→ **Exercise**: In the data below, find the line containing "brown dumbbell: [155,252,263,334]" and the line containing "pink headphones: [128,426,186,479]", then reproduce them and every line between, exactly. Omit pictures.

(Beginning of Listed records)

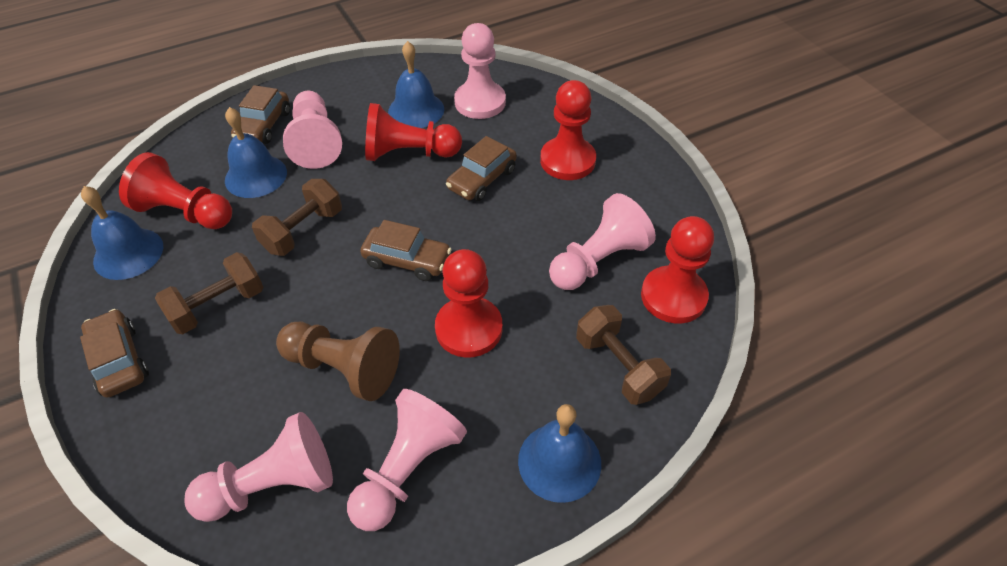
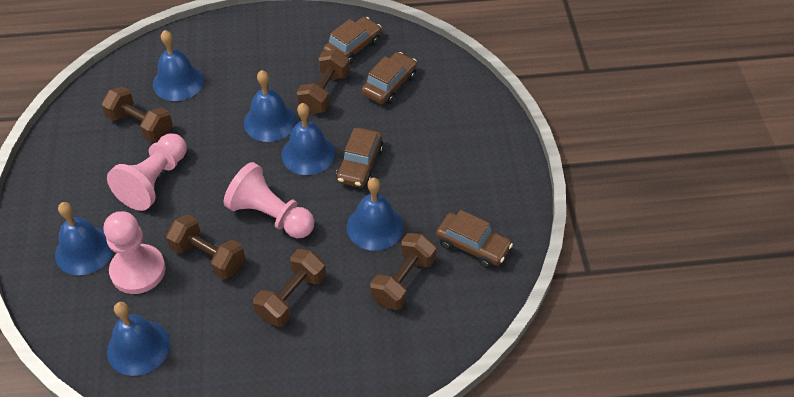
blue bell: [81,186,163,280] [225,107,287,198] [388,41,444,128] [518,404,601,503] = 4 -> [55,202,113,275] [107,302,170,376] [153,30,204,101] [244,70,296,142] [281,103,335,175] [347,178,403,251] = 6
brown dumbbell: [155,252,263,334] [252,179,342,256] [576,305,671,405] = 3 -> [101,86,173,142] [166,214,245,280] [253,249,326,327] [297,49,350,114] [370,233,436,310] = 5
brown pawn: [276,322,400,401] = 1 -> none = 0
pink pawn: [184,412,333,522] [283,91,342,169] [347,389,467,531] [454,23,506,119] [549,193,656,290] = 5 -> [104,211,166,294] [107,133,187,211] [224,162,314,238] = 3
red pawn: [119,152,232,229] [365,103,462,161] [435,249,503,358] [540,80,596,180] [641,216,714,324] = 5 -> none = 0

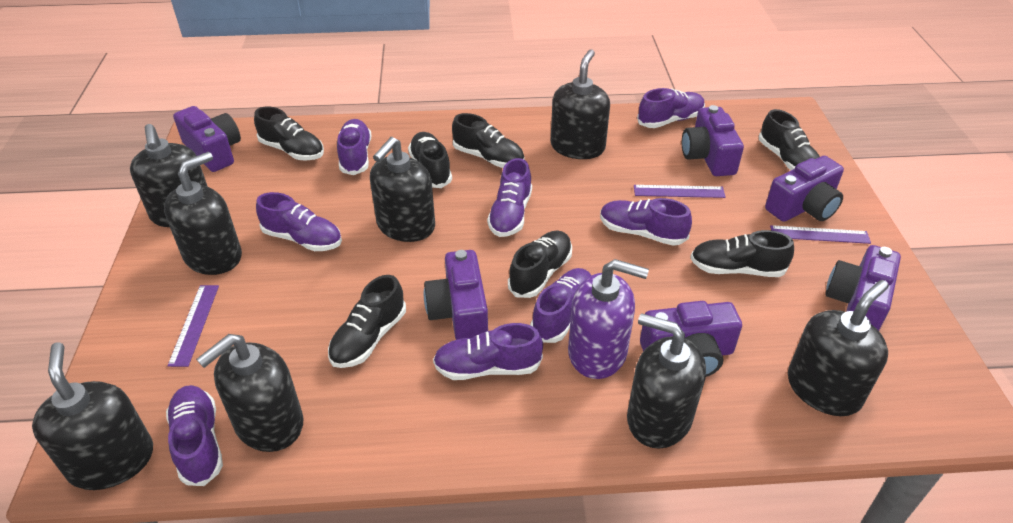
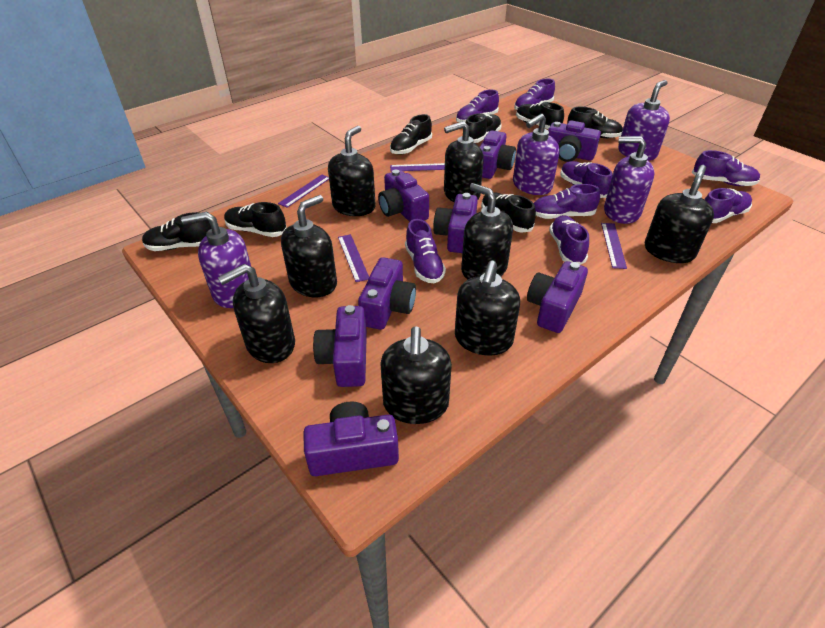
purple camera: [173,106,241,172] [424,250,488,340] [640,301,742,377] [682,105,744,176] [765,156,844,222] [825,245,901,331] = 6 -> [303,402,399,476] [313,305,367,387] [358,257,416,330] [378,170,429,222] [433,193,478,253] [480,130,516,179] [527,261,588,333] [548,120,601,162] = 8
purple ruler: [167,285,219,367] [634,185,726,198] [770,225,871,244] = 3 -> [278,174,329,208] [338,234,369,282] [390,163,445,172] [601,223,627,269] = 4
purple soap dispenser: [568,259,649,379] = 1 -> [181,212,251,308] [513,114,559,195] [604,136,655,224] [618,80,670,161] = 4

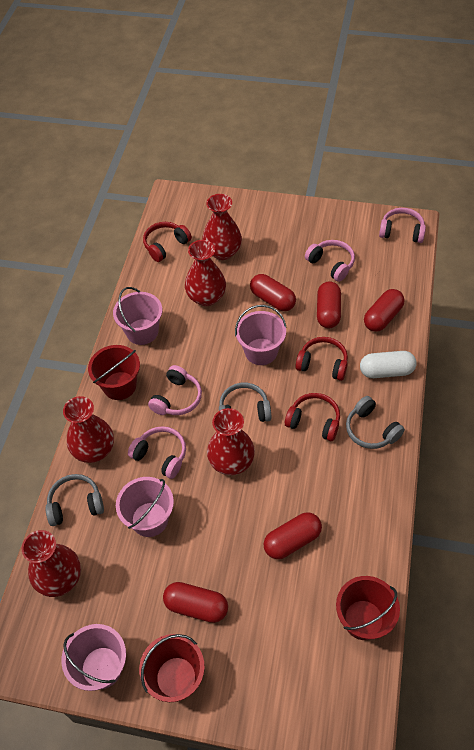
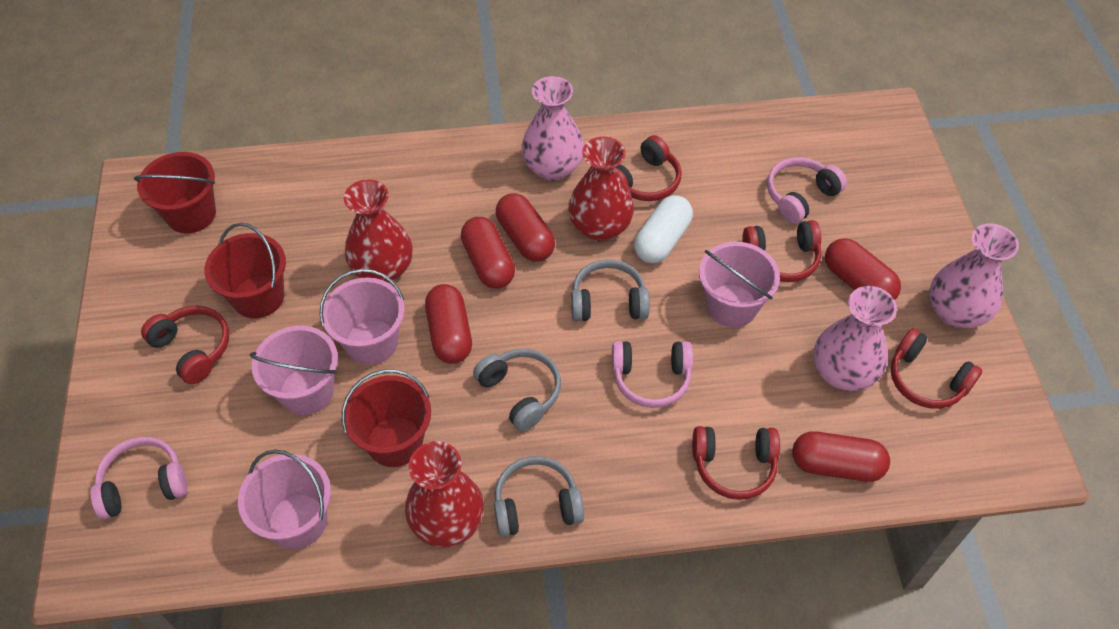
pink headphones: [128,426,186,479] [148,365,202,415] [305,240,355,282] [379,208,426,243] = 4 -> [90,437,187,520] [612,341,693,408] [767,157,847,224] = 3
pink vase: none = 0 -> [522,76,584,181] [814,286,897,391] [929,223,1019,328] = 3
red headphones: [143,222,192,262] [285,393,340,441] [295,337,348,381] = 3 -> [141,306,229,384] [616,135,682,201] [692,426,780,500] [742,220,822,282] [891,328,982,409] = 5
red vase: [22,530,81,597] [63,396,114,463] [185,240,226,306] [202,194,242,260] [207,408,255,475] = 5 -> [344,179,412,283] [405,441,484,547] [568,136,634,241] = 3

(End of Listed records)
(Beginning of Listed records)

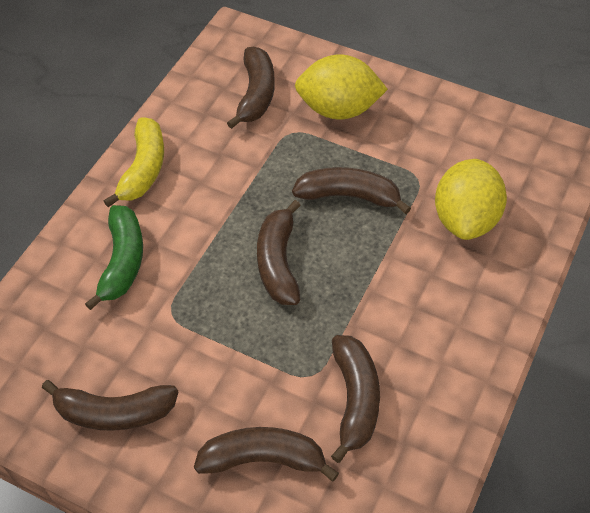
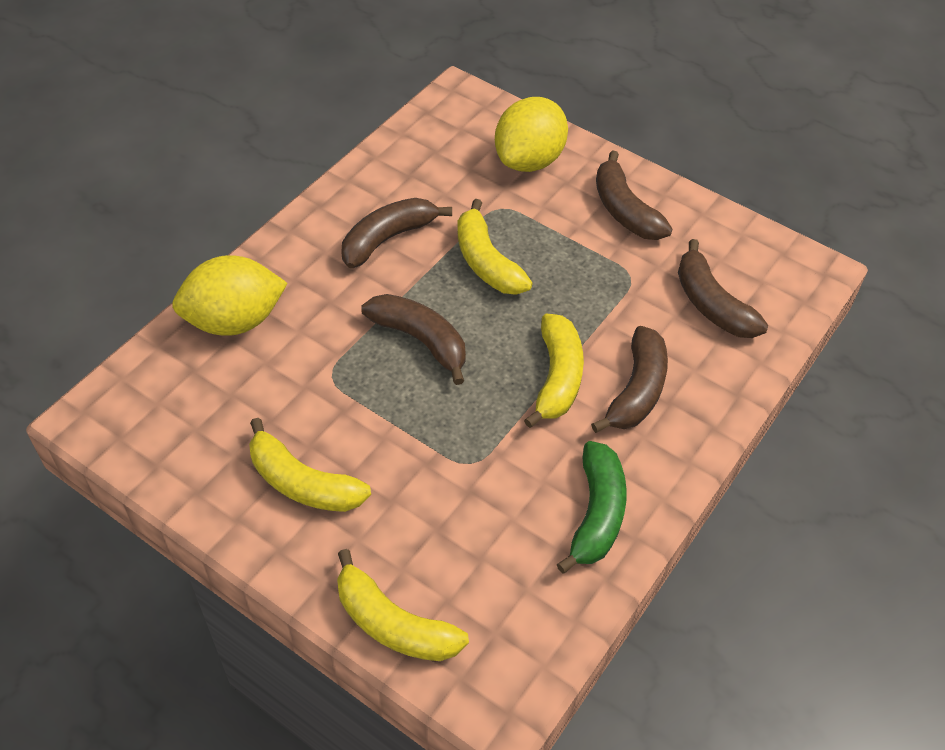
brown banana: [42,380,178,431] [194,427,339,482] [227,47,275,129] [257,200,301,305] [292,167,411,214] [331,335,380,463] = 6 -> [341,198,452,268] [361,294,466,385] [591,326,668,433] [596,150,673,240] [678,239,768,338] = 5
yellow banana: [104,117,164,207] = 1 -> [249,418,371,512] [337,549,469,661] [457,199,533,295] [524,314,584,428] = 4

(End of Listed records)
(Beginning of Listed records)

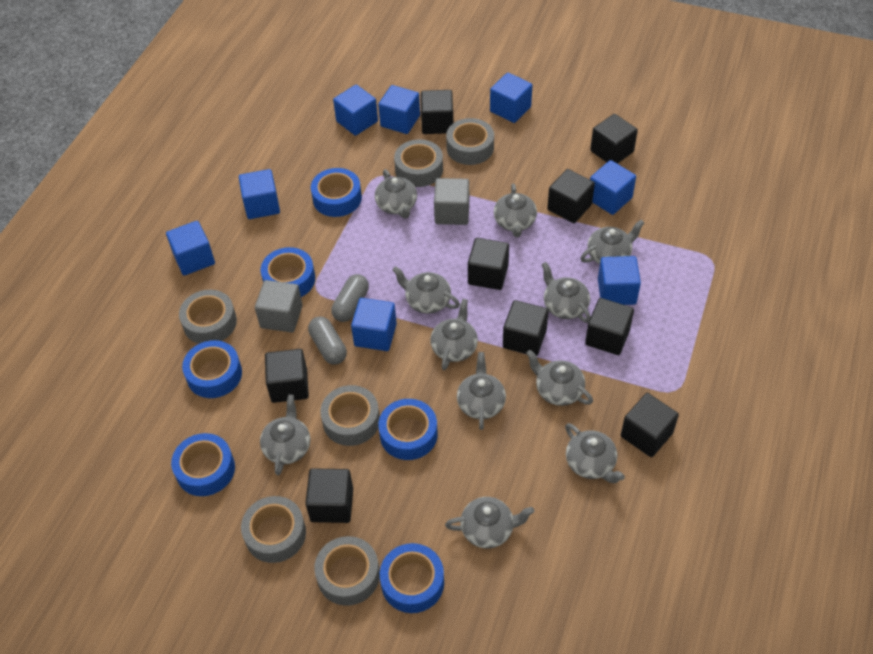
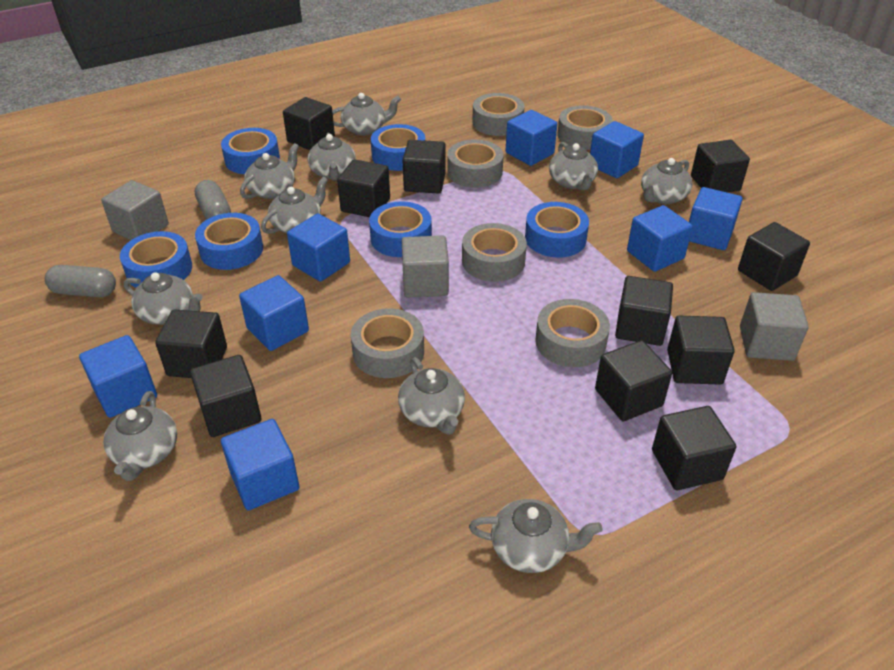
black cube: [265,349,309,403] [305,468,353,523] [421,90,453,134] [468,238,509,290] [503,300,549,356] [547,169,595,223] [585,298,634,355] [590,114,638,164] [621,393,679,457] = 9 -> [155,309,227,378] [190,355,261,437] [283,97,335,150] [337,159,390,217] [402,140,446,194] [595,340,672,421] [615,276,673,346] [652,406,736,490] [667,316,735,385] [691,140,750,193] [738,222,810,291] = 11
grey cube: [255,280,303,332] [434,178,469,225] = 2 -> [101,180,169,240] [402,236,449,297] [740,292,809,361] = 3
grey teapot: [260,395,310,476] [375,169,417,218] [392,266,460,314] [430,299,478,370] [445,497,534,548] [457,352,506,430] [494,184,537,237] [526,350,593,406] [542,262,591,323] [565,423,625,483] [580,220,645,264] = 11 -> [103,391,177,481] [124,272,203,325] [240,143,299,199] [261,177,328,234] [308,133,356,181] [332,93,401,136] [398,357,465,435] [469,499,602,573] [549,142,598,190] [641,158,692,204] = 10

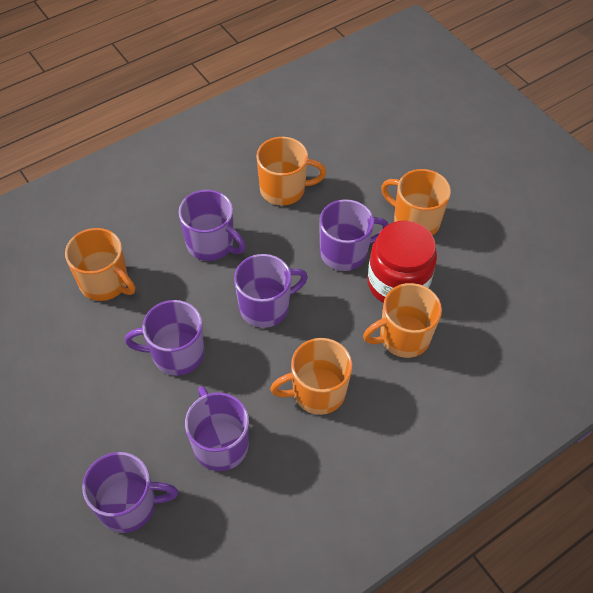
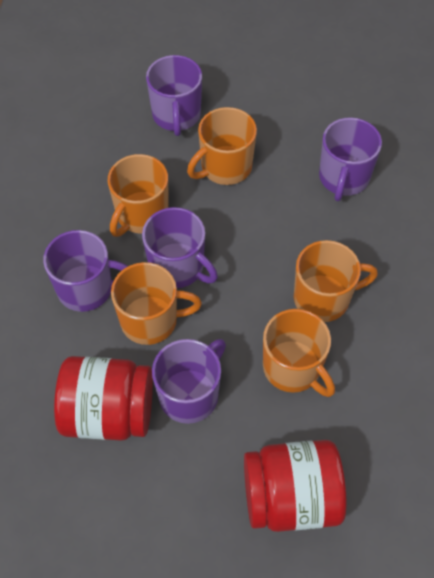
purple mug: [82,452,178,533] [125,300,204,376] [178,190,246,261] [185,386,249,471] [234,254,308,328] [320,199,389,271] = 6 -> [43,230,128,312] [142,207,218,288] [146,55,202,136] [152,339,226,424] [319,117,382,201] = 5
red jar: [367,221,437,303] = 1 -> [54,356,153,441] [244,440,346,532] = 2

(End of Listed records)

→ **Your solution**:
brown dumbbell: [155,252,263,334] [252,179,342,256] [576,305,671,405] = 3 -> [101,86,173,142] [166,214,245,280] [253,249,326,327] [297,49,350,114] [370,233,436,310] = 5
brown pawn: [276,322,400,401] = 1 -> none = 0
pink pawn: [184,412,333,522] [283,91,342,169] [347,389,467,531] [454,23,506,119] [549,193,656,290] = 5 -> [104,211,166,294] [107,133,187,211] [224,162,314,238] = 3
red pawn: [119,152,232,229] [365,103,462,161] [435,249,503,358] [540,80,596,180] [641,216,714,324] = 5 -> none = 0

purple camera: [173,106,241,172] [424,250,488,340] [640,301,742,377] [682,105,744,176] [765,156,844,222] [825,245,901,331] = 6 -> [303,402,399,476] [313,305,367,387] [358,257,416,330] [378,170,429,222] [433,193,478,253] [480,130,516,179] [527,261,588,333] [548,120,601,162] = 8
purple ruler: [167,285,219,367] [634,185,726,198] [770,225,871,244] = 3 -> [278,174,329,208] [338,234,369,282] [390,163,445,172] [601,223,627,269] = 4
purple soap dispenser: [568,259,649,379] = 1 -> [181,212,251,308] [513,114,559,195] [604,136,655,224] [618,80,670,161] = 4

pink headphones: [128,426,186,479] [148,365,202,415] [305,240,355,282] [379,208,426,243] = 4 -> [90,437,187,520] [612,341,693,408] [767,157,847,224] = 3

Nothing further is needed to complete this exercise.